### Action item
Answer with one number only: how many lines in the material contain "yellow".
****************************************
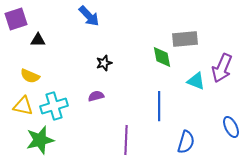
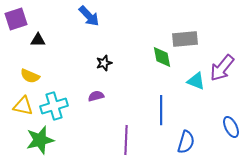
purple arrow: rotated 16 degrees clockwise
blue line: moved 2 px right, 4 px down
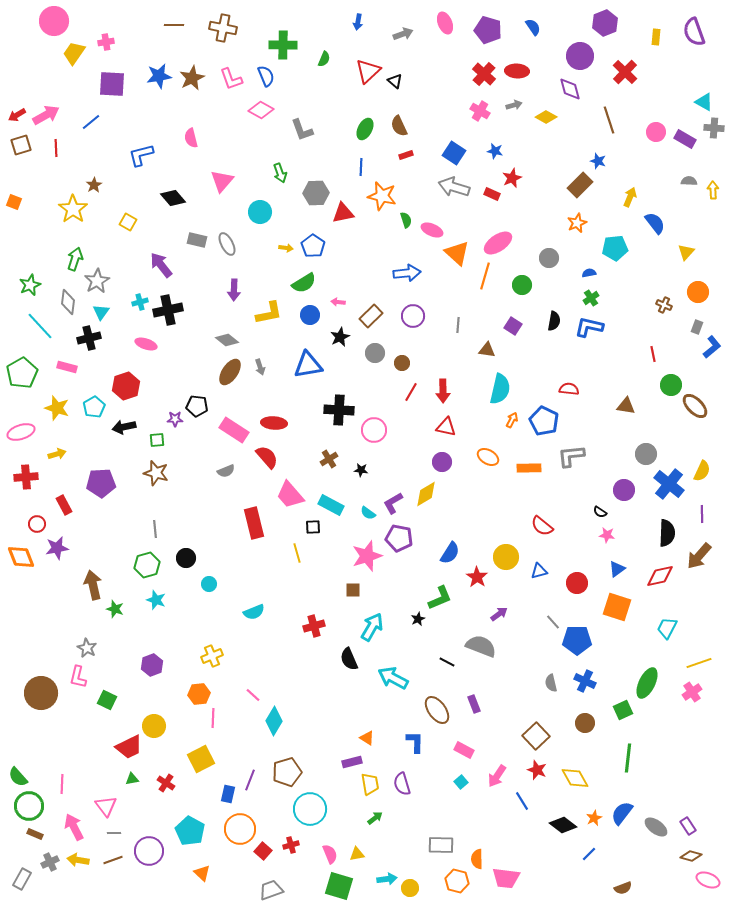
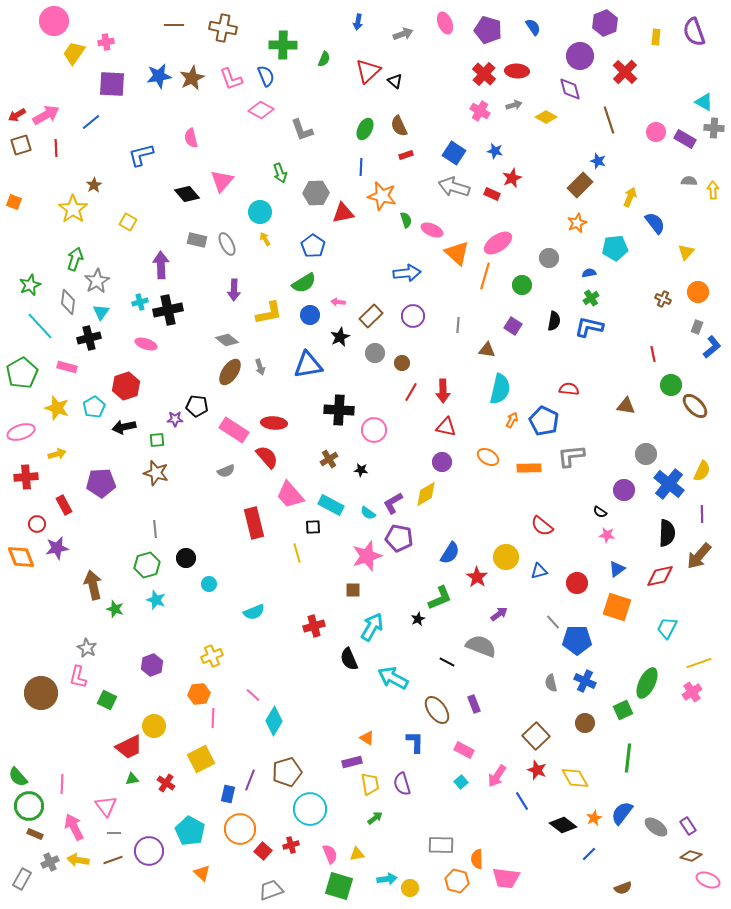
black diamond at (173, 198): moved 14 px right, 4 px up
yellow arrow at (286, 248): moved 21 px left, 9 px up; rotated 128 degrees counterclockwise
purple arrow at (161, 265): rotated 36 degrees clockwise
brown cross at (664, 305): moved 1 px left, 6 px up
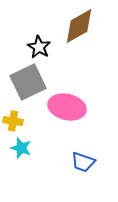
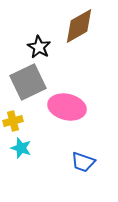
yellow cross: rotated 24 degrees counterclockwise
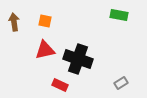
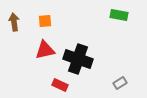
orange square: rotated 16 degrees counterclockwise
gray rectangle: moved 1 px left
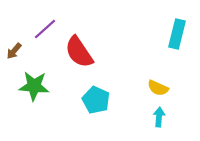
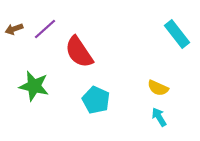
cyan rectangle: rotated 52 degrees counterclockwise
brown arrow: moved 22 px up; rotated 30 degrees clockwise
green star: rotated 8 degrees clockwise
cyan arrow: rotated 36 degrees counterclockwise
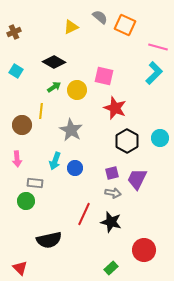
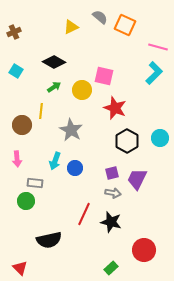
yellow circle: moved 5 px right
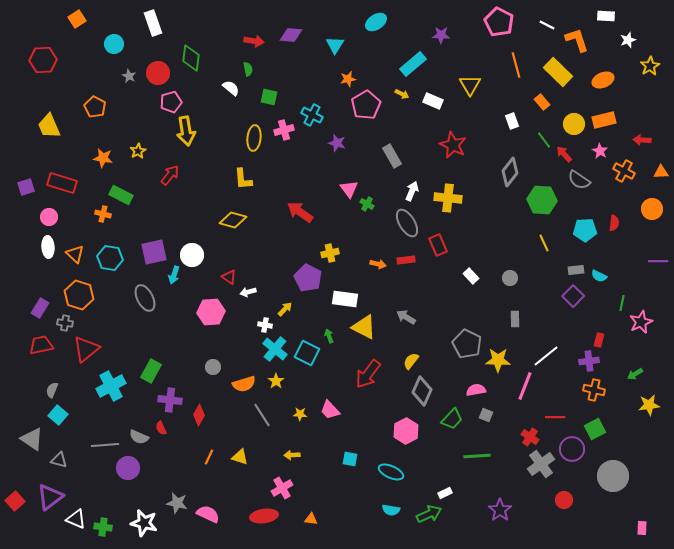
****************************************
### Task answer
3